* _Record extracts_

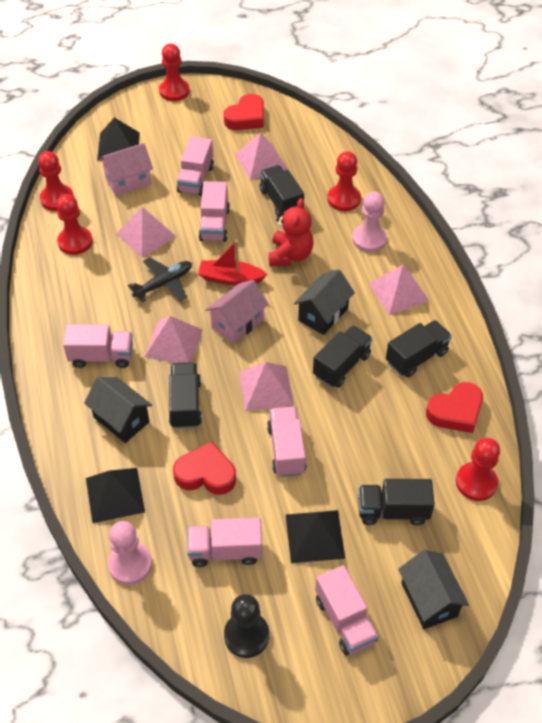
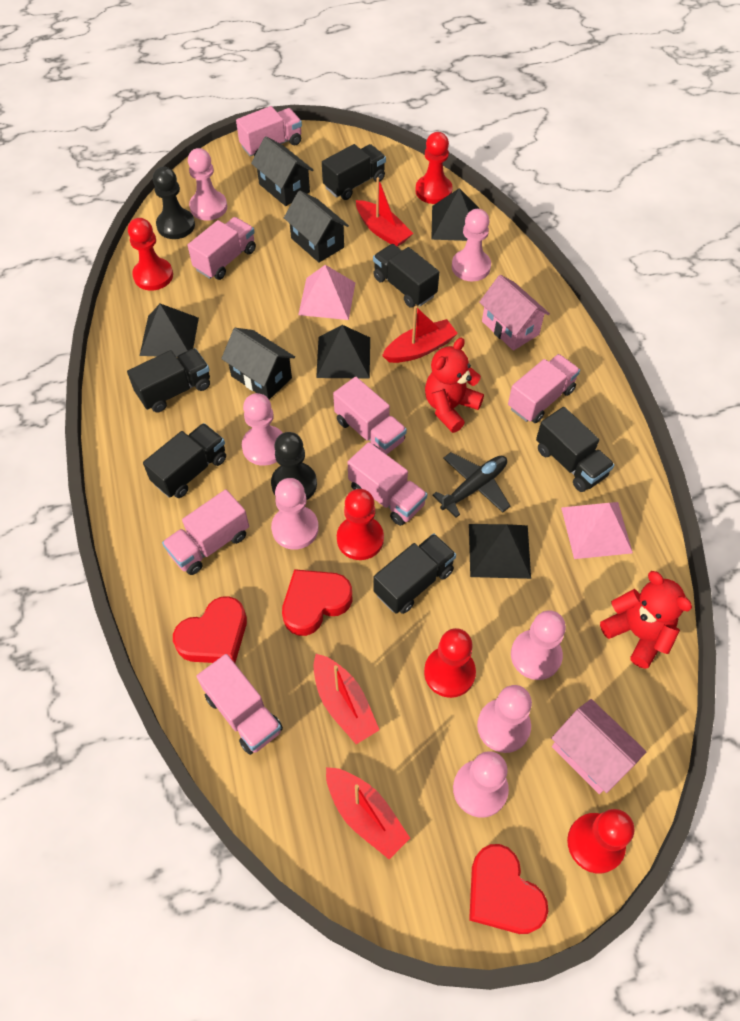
black pawn: [224,594,269,658] = 1 -> [153,167,195,239] [271,432,317,501] = 2
black pyramid: [86,468,145,523] [97,118,140,160] [286,510,345,563] = 3 -> [140,304,199,357] [316,325,370,379] [431,188,479,241] [469,524,531,579] = 4
black truck: [169,362,202,429] [259,165,304,218] [313,325,372,388] [358,479,435,525] [386,320,452,378] = 5 -> [127,348,210,413] [143,423,226,498] [322,144,386,200] [373,244,439,308] [373,533,456,614] [536,407,615,492] = 6
pink pawn: [108,521,152,585] [352,192,387,252] = 2 -> [188,148,227,221] [242,393,283,466] [271,478,319,550] [452,209,491,281] [453,751,509,818] [477,685,532,753] [511,610,566,680] = 7
pink pyramid: [116,207,176,257] [145,316,203,363] [235,133,288,180] [239,362,294,411] [368,265,429,315] = 5 -> [298,265,355,320] [561,502,633,559] = 2
pink truck: [63,324,133,368] [177,136,214,196] [187,517,262,567] [199,181,230,242] [267,406,307,477] [315,565,379,655] = 6 -> [162,489,249,575] [188,217,256,280] [196,654,283,755] [236,106,302,156] [333,377,407,455] [348,442,427,526] [508,354,580,423] = 7
red boat: [198,240,267,285] = 1 -> [313,654,379,744] [326,767,410,859] [356,177,413,247] [382,306,458,363] = 4
red teddy bear: [269,198,313,266] = 1 -> [425,338,484,433] [600,571,692,669] = 2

* _Problem_
Would you please repeat exactly the lines above, starting at the line with "black truck: [169,362,202,429]" and stopping at the line with "pink pyramid: [116,207,176,257]", both included?

* _Result of this exercise_
black truck: [169,362,202,429] [259,165,304,218] [313,325,372,388] [358,479,435,525] [386,320,452,378] = 5 -> [127,348,210,413] [143,423,226,498] [322,144,386,200] [373,244,439,308] [373,533,456,614] [536,407,615,492] = 6
pink pawn: [108,521,152,585] [352,192,387,252] = 2 -> [188,148,227,221] [242,393,283,466] [271,478,319,550] [452,209,491,281] [453,751,509,818] [477,685,532,753] [511,610,566,680] = 7
pink pyramid: [116,207,176,257] [145,316,203,363] [235,133,288,180] [239,362,294,411] [368,265,429,315] = 5 -> [298,265,355,320] [561,502,633,559] = 2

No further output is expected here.